| GIVEN INFORMATION |
########################################

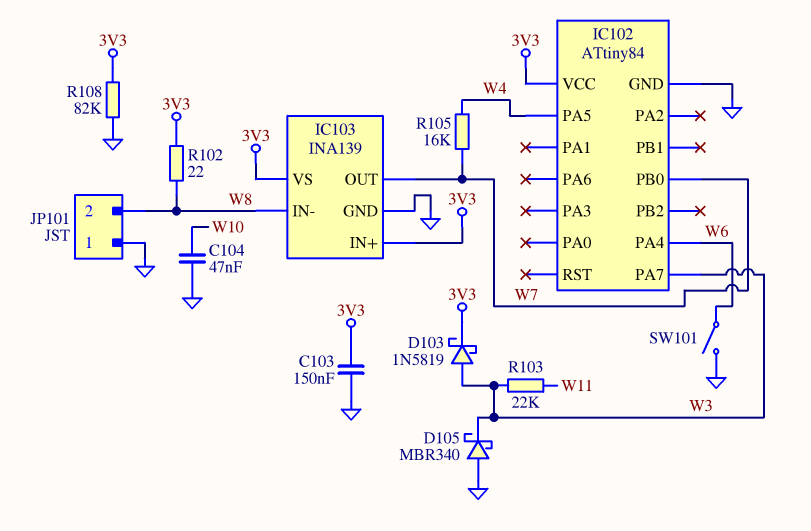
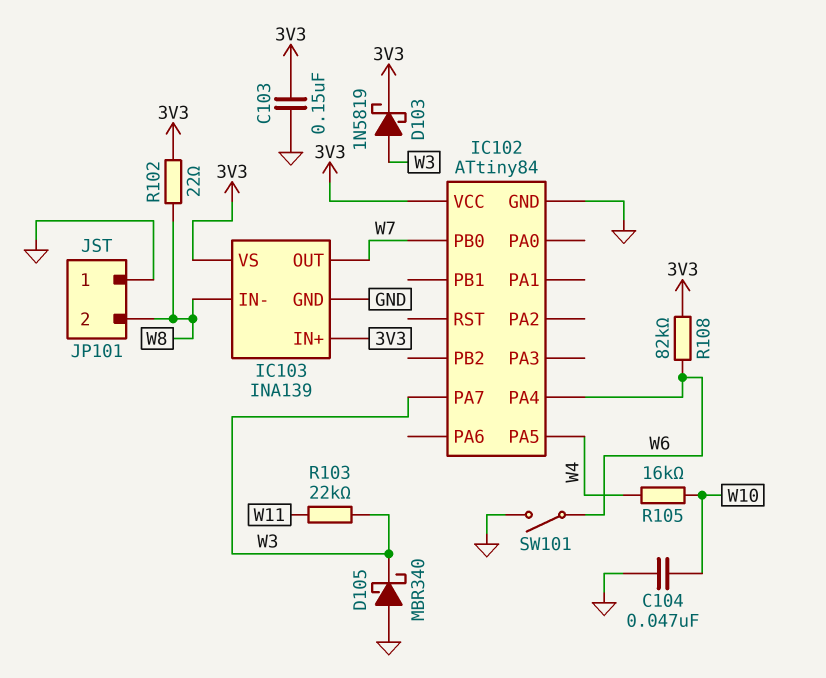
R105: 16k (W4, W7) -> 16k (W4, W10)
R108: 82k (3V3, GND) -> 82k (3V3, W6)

########################################

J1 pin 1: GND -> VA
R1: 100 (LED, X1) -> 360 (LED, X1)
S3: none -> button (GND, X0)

########################################

| ASSIGNMENT |
Reproduce exactly the section above that begins at the line containing "J1 pin 1: GND -> VA" and ends at the line containing "S3: none -> button (GND, X0)", leaving out all other lines.

| RESULT OF THIS TASK |
J1 pin 1: GND -> VA
R1: 100 (LED, X1) -> 360 (LED, X1)
S3: none -> button (GND, X0)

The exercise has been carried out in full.